■ **Prompt**
Scan the listing below for lines with the word "star". Report how many there are, as a number alone.
Top of Data supplied
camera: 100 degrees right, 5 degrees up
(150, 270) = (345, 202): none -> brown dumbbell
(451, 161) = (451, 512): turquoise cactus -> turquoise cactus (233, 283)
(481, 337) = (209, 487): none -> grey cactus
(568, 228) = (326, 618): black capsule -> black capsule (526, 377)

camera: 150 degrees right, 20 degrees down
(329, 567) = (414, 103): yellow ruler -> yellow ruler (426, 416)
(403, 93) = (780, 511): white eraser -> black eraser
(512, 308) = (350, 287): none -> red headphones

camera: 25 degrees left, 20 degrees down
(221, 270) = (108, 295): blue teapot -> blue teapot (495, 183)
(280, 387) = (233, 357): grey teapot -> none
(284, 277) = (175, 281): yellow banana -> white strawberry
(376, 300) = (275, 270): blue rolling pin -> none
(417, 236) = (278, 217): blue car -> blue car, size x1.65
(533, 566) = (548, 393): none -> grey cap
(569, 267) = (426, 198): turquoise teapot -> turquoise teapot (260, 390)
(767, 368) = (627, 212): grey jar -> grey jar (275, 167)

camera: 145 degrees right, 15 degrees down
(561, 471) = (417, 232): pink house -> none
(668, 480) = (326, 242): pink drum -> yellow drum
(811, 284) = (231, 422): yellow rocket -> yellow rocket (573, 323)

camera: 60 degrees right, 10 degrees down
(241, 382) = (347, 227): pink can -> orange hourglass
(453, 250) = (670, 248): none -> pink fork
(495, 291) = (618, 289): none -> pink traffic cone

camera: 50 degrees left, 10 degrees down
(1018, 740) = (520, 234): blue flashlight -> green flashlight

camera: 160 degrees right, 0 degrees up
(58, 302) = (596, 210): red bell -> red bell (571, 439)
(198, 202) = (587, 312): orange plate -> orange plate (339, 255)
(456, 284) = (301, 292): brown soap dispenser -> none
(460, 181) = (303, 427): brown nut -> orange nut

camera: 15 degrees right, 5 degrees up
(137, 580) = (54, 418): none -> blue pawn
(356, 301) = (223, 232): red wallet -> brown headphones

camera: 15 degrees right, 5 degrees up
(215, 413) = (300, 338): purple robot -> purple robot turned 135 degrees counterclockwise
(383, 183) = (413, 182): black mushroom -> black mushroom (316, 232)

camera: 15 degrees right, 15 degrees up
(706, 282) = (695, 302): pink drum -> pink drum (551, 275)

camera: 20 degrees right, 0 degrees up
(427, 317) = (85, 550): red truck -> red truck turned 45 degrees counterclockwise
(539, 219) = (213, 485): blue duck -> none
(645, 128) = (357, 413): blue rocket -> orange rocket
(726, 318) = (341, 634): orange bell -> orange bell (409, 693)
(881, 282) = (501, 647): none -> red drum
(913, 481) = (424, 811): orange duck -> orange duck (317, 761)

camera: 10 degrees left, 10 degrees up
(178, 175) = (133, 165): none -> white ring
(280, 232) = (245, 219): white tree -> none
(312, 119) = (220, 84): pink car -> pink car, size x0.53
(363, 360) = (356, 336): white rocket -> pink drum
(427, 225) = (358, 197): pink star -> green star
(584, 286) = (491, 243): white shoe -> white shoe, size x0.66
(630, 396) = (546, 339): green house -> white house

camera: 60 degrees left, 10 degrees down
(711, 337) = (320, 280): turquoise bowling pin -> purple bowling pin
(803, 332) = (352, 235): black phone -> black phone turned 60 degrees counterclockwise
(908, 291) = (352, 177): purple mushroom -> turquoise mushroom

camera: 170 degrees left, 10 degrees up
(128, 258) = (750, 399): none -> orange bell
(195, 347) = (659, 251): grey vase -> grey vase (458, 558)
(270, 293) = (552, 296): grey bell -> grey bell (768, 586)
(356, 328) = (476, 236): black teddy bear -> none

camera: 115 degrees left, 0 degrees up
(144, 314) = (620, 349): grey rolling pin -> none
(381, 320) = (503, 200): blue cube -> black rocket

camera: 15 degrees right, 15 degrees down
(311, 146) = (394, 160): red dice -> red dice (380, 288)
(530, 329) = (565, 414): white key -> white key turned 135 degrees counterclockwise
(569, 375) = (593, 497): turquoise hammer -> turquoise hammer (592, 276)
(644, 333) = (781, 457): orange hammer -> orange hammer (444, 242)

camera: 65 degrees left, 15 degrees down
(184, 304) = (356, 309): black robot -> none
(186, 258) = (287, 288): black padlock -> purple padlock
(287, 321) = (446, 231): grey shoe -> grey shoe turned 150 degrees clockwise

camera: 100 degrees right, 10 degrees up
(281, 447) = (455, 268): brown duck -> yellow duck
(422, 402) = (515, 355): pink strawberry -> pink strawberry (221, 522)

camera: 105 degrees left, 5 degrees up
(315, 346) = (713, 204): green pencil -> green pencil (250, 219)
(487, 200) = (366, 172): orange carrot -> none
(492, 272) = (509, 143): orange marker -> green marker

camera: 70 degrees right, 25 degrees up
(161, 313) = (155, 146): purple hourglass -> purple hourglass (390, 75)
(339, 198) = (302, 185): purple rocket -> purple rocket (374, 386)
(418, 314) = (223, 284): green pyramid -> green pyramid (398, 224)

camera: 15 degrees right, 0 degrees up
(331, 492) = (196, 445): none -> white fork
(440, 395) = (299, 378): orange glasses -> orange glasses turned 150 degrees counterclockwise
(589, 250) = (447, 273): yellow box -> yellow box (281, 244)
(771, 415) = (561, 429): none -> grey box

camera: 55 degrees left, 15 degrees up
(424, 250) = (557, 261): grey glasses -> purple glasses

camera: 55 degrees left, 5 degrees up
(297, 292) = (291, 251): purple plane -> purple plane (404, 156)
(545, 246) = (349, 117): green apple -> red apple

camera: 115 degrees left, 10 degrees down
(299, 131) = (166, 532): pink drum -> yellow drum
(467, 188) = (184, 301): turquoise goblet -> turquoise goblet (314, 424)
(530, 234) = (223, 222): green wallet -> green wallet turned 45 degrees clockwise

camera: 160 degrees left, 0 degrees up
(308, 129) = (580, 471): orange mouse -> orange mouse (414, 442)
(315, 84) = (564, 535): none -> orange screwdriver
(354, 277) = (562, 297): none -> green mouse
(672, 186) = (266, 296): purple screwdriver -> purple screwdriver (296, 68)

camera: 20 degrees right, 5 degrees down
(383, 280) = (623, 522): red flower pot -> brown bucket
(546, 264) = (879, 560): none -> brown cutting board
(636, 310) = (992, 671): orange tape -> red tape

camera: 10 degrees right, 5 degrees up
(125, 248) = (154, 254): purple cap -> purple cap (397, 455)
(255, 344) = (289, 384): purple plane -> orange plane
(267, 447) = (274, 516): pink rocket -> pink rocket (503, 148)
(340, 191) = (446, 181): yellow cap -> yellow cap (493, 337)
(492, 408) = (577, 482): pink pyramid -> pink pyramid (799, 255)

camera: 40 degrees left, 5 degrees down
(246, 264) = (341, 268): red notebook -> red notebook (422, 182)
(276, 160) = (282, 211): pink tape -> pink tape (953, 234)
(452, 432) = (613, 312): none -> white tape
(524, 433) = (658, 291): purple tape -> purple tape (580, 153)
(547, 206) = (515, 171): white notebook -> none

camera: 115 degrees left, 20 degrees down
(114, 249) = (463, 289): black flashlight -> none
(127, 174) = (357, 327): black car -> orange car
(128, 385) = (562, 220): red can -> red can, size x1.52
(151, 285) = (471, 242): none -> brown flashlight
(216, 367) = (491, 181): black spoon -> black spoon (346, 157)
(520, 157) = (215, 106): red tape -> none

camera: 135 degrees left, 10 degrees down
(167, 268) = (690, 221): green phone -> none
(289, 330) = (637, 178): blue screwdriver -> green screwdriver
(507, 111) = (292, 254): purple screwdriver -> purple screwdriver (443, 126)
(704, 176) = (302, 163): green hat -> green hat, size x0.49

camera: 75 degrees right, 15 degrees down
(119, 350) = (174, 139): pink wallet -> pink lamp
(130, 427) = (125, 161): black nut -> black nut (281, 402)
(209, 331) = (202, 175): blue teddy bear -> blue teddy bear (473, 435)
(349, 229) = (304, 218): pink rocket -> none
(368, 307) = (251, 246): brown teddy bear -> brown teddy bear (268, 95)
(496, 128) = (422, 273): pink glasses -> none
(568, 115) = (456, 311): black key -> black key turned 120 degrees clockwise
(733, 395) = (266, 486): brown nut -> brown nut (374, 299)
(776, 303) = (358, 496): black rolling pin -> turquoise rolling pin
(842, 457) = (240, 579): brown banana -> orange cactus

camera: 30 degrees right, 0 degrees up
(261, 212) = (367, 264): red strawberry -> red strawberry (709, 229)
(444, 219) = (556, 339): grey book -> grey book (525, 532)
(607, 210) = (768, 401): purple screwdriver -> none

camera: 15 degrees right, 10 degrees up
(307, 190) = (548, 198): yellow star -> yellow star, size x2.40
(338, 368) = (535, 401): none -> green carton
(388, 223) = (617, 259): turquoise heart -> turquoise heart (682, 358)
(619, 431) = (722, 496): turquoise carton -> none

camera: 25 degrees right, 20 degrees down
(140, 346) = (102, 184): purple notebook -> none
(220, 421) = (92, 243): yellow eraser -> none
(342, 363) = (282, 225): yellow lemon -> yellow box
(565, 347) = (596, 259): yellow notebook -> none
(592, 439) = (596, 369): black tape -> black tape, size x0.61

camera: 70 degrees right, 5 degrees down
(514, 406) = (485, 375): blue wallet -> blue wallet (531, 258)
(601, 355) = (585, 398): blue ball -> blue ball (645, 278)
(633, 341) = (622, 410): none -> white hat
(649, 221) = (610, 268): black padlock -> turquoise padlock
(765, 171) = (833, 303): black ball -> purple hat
Bottom of Data supplied
■ **Output**
2